Materials provided: Begin

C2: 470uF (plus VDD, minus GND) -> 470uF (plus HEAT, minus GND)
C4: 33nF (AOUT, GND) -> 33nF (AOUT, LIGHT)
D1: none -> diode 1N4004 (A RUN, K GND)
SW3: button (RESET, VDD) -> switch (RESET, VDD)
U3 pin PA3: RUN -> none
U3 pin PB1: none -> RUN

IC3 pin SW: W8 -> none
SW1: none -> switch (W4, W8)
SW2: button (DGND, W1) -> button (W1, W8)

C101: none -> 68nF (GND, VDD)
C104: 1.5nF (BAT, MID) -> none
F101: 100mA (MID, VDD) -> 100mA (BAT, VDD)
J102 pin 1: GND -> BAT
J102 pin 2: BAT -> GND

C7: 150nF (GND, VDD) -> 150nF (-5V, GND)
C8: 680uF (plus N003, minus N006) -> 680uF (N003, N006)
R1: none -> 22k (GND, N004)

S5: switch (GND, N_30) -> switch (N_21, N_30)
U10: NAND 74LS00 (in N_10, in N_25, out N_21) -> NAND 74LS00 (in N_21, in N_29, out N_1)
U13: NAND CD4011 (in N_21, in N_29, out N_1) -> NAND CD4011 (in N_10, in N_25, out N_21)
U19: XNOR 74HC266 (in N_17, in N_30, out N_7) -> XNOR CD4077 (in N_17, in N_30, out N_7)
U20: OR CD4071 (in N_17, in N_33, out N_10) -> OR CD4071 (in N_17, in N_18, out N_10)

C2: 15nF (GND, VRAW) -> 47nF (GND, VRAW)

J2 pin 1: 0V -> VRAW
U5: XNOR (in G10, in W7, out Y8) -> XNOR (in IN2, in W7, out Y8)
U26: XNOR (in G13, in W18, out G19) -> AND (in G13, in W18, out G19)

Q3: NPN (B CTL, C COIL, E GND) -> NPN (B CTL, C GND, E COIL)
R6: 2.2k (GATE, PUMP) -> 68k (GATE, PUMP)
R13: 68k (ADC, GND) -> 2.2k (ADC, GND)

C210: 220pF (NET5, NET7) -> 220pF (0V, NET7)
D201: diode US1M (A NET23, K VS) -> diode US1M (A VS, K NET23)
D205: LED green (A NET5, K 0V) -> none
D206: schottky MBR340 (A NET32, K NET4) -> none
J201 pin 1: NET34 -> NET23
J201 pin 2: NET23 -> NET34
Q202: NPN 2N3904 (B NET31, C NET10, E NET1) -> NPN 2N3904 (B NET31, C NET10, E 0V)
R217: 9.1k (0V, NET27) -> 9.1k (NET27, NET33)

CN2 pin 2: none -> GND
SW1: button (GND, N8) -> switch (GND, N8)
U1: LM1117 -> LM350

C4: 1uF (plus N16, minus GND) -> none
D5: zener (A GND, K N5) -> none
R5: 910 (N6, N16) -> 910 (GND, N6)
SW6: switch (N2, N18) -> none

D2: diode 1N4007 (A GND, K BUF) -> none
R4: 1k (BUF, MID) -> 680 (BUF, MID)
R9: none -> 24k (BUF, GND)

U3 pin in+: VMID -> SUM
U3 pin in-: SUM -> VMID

Materials provided: End

→ **Brief**:
Return, word for word, the lines of the data above from the line with "U19: XNOR 74HC266" through the line with "R217: 9.1k (0V, NET27) -> 9.1k (NET27, NET33)", inclusive.

→ **Response area**:
U19: XNOR 74HC266 (in N_17, in N_30, out N_7) -> XNOR CD4077 (in N_17, in N_30, out N_7)
U20: OR CD4071 (in N_17, in N_33, out N_10) -> OR CD4071 (in N_17, in N_18, out N_10)

C2: 15nF (GND, VRAW) -> 47nF (GND, VRAW)

J2 pin 1: 0V -> VRAW
U5: XNOR (in G10, in W7, out Y8) -> XNOR (in IN2, in W7, out Y8)
U26: XNOR (in G13, in W18, out G19) -> AND (in G13, in W18, out G19)

Q3: NPN (B CTL, C COIL, E GND) -> NPN (B CTL, C GND, E COIL)
R6: 2.2k (GATE, PUMP) -> 68k (GATE, PUMP)
R13: 68k (ADC, GND) -> 2.2k (ADC, GND)

C210: 220pF (NET5, NET7) -> 220pF (0V, NET7)
D201: diode US1M (A NET23, K VS) -> diode US1M (A VS, K NET23)
D205: LED green (A NET5, K 0V) -> none
D206: schottky MBR340 (A NET32, K NET4) -> none
J201 pin 1: NET34 -> NET23
J201 pin 2: NET23 -> NET34
Q202: NPN 2N3904 (B NET31, C NET10, E NET1) -> NPN 2N3904 (B NET31, C NET10, E 0V)
R217: 9.1k (0V, NET27) -> 9.1k (NET27, NET33)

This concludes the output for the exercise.